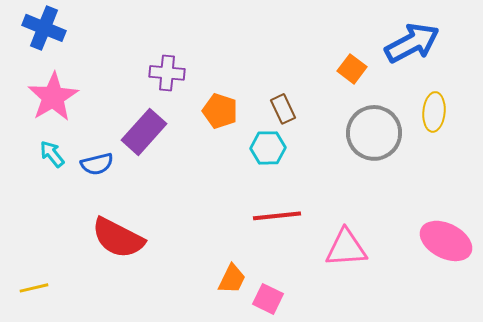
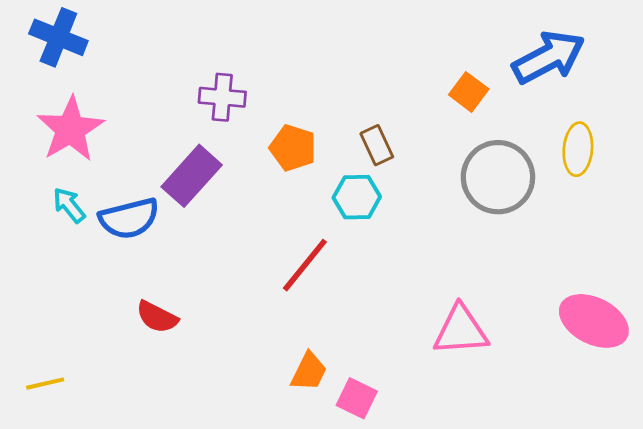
blue semicircle: (97, 164) -> (129, 218), size x1.4
red line: (277, 216) -> (305, 265), moved, turned -45
red semicircle: (118, 238) -> (157, 317), size x0.6

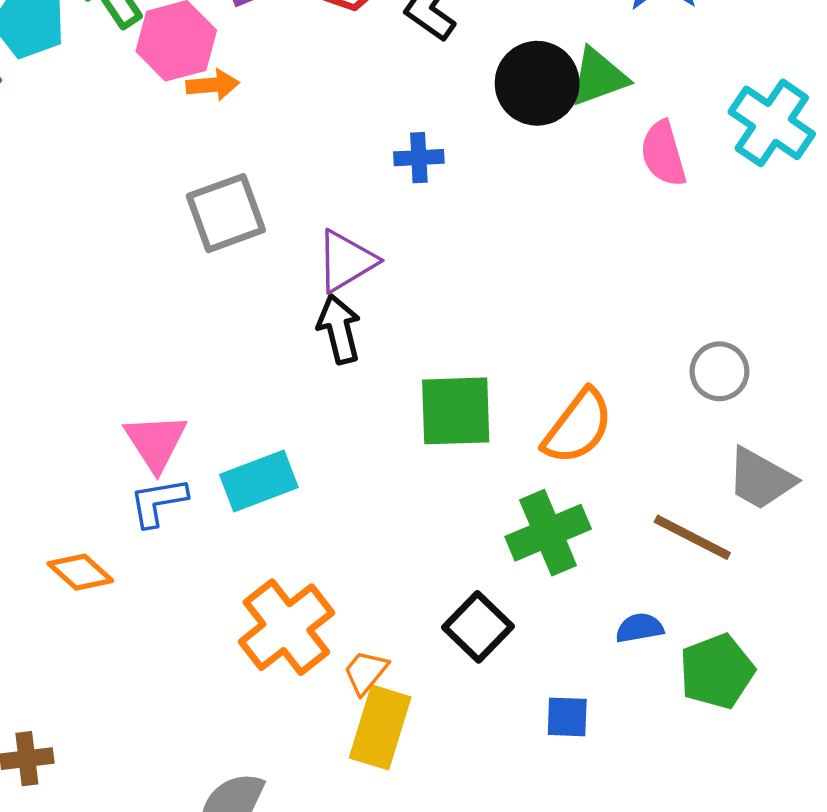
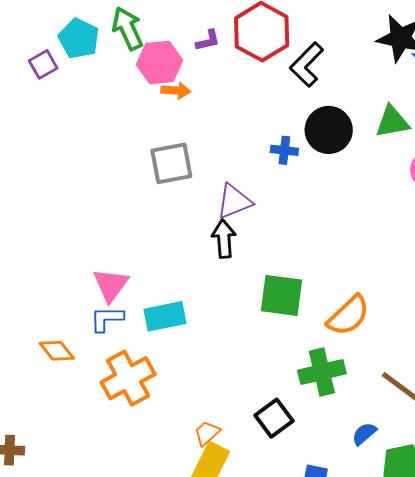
black circle: (537, 83) -> (329, 130), moved
orange cross: (286, 627) -> (128, 378), moved
blue semicircle: (640, 628) -> (364, 434), turned -40

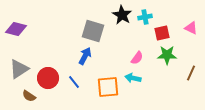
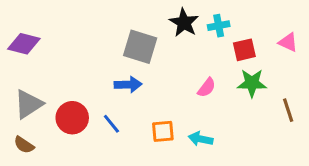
blue arrow: (85, 56) -> (128, 85), turned 60
brown line: (191, 73) -> (288, 110), turned -42
cyan arrow: (133, 78) -> (201, 139), moved
orange square: (108, 87) -> (163, 131), size x0.7
brown semicircle: (29, 96) -> (24, 145), moved

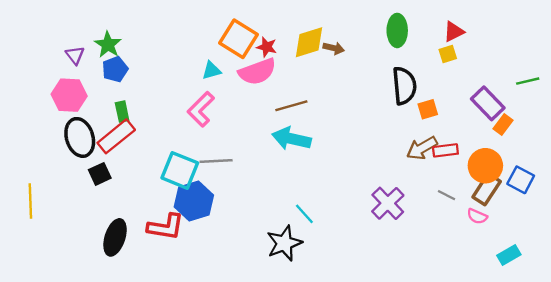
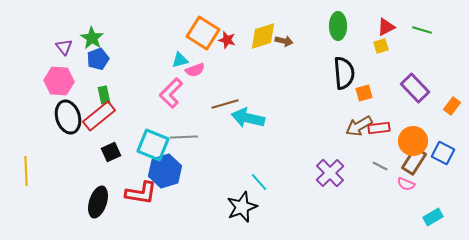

________

Problem statement:
Without the pictures, write out all of the material exactly.

Task answer:
blue semicircle: (97, 164) -> (129, 218), size x1.4
red line: (277, 216) -> (305, 265), moved, turned -45
red semicircle: (118, 238) -> (157, 317), size x0.6

black circle: (537, 83) -> (329, 130), moved
orange cross: (286, 627) -> (128, 378), moved
blue semicircle: (640, 628) -> (364, 434), turned -40

blue arrow: (85, 56) -> (128, 85), turned 60
brown line: (191, 73) -> (288, 110), turned -42
cyan arrow: (133, 78) -> (201, 139), moved
orange square: (108, 87) -> (163, 131), size x0.7
brown semicircle: (29, 96) -> (24, 145), moved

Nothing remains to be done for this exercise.